(Data to examine Opens)

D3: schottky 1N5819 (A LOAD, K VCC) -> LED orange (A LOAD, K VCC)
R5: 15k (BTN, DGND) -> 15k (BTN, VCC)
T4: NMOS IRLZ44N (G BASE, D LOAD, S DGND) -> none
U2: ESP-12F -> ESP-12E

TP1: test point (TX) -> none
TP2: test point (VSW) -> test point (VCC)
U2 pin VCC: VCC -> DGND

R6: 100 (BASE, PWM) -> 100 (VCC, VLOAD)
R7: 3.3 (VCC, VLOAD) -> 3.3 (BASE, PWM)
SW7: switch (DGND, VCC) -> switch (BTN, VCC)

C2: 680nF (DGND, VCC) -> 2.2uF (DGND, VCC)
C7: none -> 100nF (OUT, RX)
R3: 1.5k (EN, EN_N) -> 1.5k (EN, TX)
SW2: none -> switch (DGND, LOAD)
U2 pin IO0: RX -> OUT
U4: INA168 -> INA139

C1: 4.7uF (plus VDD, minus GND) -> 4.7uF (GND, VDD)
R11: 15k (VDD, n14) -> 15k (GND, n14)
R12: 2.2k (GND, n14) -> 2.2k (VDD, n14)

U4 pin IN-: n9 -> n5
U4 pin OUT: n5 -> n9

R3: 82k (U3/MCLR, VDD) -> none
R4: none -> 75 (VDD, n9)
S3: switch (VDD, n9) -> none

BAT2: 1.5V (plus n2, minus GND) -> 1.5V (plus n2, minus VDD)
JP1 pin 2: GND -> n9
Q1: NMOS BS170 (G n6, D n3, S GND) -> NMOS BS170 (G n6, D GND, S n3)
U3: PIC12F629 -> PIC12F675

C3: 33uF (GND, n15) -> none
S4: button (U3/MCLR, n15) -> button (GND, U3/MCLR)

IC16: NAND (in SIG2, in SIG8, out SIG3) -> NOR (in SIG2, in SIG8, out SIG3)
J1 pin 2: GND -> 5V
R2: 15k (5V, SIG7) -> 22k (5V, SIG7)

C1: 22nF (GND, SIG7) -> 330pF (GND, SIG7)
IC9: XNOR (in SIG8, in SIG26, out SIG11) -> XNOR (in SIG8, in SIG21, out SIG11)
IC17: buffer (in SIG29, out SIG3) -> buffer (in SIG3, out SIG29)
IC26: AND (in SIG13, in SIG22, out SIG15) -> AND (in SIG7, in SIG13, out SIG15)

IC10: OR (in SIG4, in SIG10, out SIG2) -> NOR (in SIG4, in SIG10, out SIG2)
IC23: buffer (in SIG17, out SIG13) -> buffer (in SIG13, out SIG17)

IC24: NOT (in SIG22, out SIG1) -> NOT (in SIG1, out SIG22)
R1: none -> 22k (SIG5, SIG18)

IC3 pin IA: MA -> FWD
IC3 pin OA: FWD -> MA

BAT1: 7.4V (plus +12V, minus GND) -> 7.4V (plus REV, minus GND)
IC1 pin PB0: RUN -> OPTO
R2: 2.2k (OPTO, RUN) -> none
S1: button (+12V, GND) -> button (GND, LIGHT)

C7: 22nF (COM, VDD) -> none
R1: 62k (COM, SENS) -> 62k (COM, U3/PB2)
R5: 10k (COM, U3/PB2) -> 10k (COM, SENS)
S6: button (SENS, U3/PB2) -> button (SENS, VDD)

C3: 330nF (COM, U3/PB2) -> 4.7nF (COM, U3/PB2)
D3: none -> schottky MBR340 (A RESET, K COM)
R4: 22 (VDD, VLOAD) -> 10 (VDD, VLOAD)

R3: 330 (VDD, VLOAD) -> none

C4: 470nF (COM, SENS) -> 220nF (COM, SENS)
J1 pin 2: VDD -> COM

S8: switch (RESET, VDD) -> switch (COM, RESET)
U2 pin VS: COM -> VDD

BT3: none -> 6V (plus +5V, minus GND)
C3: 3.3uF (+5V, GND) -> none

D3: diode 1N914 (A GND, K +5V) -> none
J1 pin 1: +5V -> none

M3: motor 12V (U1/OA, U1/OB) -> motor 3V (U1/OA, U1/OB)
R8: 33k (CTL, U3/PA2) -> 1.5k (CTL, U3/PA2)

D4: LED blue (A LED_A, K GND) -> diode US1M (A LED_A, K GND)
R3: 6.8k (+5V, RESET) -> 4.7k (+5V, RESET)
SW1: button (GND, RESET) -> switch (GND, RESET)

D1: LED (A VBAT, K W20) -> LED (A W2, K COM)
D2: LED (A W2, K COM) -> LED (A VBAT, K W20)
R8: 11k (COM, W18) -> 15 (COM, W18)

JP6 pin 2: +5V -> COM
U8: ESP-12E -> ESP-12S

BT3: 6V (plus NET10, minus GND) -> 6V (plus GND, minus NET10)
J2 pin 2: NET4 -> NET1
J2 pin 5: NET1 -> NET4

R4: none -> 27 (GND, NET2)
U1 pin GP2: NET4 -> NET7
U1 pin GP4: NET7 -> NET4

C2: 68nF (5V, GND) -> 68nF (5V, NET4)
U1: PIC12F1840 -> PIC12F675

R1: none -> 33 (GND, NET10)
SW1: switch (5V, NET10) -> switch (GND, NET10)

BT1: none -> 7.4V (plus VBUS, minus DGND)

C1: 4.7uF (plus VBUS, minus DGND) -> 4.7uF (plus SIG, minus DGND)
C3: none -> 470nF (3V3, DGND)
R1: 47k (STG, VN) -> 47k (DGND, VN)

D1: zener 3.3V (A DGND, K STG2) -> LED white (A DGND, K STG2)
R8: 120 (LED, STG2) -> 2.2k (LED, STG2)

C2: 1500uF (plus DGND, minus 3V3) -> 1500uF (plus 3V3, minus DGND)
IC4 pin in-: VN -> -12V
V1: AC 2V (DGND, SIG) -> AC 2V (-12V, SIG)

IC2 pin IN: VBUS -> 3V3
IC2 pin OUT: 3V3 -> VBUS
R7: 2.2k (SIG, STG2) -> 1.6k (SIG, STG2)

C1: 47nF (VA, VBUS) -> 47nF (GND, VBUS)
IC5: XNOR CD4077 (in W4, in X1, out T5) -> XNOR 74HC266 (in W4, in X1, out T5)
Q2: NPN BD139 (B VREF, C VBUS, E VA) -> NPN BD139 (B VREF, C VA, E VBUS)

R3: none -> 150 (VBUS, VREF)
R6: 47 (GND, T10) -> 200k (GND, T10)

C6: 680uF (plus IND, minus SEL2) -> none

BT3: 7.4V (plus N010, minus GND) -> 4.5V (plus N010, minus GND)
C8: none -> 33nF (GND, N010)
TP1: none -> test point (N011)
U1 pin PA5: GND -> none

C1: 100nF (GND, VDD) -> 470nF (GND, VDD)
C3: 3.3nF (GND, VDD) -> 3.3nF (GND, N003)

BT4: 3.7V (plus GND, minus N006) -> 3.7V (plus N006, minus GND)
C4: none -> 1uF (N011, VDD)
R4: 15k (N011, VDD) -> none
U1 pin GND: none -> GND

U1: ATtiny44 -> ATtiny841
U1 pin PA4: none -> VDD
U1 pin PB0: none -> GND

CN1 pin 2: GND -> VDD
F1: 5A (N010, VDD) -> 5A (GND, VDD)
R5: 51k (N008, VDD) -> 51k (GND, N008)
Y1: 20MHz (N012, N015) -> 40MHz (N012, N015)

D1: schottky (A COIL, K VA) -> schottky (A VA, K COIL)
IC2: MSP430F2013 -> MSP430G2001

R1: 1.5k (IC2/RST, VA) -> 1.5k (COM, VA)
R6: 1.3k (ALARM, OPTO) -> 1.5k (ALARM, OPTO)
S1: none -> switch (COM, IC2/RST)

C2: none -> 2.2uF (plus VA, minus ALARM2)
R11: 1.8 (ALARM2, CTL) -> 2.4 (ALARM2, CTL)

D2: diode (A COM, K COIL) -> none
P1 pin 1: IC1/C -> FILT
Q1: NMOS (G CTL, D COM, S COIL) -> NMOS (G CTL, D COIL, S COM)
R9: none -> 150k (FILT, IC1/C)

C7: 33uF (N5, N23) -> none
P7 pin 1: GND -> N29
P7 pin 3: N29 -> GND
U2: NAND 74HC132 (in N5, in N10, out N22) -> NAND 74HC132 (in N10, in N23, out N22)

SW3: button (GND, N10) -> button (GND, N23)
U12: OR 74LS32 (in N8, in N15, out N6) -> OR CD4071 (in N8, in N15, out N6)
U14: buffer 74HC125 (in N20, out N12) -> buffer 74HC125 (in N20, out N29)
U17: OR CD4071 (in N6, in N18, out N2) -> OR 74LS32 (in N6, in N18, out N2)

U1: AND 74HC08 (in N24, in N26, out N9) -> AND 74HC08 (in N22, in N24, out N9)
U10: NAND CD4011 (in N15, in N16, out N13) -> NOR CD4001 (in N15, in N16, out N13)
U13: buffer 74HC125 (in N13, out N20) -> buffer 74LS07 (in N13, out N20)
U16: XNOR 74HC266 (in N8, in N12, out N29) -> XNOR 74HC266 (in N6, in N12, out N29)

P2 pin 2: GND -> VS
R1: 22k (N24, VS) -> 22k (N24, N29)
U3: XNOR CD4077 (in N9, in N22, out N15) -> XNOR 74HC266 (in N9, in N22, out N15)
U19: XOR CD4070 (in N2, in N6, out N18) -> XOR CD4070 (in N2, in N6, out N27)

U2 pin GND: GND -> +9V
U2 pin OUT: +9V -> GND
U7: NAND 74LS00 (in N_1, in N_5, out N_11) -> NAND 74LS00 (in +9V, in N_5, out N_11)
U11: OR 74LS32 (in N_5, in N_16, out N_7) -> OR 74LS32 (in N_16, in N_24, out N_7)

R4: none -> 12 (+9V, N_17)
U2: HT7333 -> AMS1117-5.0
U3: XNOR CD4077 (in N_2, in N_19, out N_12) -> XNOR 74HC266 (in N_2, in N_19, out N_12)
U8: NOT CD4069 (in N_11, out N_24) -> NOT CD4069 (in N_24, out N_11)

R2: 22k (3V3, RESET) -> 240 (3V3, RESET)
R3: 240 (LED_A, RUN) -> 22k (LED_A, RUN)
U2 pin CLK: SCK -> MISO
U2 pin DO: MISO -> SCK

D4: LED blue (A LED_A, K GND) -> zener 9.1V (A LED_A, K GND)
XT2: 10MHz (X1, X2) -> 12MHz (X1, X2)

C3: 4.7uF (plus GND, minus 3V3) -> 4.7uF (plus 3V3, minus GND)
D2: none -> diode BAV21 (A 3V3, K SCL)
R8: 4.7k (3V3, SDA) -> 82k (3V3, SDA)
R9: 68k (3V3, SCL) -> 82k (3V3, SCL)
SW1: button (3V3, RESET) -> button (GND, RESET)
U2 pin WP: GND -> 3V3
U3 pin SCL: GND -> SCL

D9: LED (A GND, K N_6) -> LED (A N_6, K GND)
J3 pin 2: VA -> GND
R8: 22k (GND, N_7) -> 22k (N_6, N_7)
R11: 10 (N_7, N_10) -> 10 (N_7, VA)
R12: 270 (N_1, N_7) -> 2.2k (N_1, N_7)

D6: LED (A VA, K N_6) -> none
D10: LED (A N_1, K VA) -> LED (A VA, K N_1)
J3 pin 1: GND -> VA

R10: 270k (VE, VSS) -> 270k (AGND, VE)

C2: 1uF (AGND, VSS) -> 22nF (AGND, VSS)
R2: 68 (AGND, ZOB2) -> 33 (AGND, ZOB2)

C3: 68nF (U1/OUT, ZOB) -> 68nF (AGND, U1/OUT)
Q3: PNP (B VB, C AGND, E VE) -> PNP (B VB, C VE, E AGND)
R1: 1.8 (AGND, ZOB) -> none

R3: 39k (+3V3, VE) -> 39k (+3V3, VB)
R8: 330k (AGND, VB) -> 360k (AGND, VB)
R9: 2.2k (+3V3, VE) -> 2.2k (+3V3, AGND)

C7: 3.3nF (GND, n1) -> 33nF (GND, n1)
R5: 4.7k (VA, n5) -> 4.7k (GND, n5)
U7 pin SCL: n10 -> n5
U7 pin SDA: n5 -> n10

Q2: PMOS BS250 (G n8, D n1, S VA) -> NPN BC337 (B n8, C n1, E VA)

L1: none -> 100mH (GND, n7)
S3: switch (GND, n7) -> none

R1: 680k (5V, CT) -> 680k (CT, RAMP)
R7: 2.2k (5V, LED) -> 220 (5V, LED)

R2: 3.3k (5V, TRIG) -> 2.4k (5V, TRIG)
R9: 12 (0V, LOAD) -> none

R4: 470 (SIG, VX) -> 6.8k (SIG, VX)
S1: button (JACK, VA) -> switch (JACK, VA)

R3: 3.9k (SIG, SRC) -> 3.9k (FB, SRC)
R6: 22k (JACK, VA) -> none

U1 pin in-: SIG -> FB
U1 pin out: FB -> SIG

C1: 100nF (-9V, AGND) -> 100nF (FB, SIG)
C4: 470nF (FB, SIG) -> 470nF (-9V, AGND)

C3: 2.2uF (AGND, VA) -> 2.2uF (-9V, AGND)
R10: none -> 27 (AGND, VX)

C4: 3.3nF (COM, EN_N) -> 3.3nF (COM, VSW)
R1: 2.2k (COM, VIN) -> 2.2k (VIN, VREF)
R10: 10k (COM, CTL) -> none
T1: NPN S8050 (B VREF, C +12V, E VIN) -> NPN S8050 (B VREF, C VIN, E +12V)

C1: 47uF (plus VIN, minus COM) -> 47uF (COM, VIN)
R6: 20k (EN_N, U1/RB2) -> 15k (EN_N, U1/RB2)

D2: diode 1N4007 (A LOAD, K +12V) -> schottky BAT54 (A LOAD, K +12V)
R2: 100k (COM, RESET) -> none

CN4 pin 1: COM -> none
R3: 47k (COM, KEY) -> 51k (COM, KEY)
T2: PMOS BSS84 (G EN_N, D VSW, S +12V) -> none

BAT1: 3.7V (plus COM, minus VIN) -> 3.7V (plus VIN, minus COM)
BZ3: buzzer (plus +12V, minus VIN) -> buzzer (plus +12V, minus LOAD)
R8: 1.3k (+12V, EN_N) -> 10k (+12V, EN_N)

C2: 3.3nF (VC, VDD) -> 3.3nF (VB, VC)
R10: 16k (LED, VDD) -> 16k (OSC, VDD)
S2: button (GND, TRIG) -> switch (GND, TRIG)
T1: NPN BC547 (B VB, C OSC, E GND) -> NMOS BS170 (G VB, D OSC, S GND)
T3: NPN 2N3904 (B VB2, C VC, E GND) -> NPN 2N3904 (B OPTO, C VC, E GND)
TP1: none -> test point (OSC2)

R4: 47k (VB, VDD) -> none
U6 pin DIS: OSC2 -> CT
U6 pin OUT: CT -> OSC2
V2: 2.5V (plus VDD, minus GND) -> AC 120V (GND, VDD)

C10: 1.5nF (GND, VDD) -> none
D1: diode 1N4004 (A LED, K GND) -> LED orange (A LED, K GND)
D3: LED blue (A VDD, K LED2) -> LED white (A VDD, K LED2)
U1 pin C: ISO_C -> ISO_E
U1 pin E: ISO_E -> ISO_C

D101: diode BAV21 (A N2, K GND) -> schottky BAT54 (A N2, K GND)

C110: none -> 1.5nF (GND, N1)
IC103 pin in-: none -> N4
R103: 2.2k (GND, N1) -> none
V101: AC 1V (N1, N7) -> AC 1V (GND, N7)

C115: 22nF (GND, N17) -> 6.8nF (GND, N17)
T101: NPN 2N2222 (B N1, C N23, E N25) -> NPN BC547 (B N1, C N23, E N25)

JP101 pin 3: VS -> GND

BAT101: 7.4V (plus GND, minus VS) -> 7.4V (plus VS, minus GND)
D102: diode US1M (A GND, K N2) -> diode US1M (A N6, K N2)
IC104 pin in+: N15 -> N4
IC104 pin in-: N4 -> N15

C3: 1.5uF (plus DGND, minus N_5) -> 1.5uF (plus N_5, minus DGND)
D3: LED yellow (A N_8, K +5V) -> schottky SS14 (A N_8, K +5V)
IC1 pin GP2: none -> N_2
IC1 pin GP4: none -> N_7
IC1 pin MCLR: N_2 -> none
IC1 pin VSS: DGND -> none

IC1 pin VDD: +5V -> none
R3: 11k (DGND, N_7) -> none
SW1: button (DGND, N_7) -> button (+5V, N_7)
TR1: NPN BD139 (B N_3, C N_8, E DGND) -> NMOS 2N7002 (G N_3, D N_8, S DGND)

(Data to examine Closes)

Exercise instructions - Restate the records above verbatim up to and including the line containing "R6: 100 (BASE, PWM) -> 100 (VCC, VLOAD)".

Written solution -
D3: schottky 1N5819 (A LOAD, K VCC) -> LED orange (A LOAD, K VCC)
R5: 15k (BTN, DGND) -> 15k (BTN, VCC)
T4: NMOS IRLZ44N (G BASE, D LOAD, S DGND) -> none
U2: ESP-12F -> ESP-12E

TP1: test point (TX) -> none
TP2: test point (VSW) -> test point (VCC)
U2 pin VCC: VCC -> DGND

R6: 100 (BASE, PWM) -> 100 (VCC, VLOAD)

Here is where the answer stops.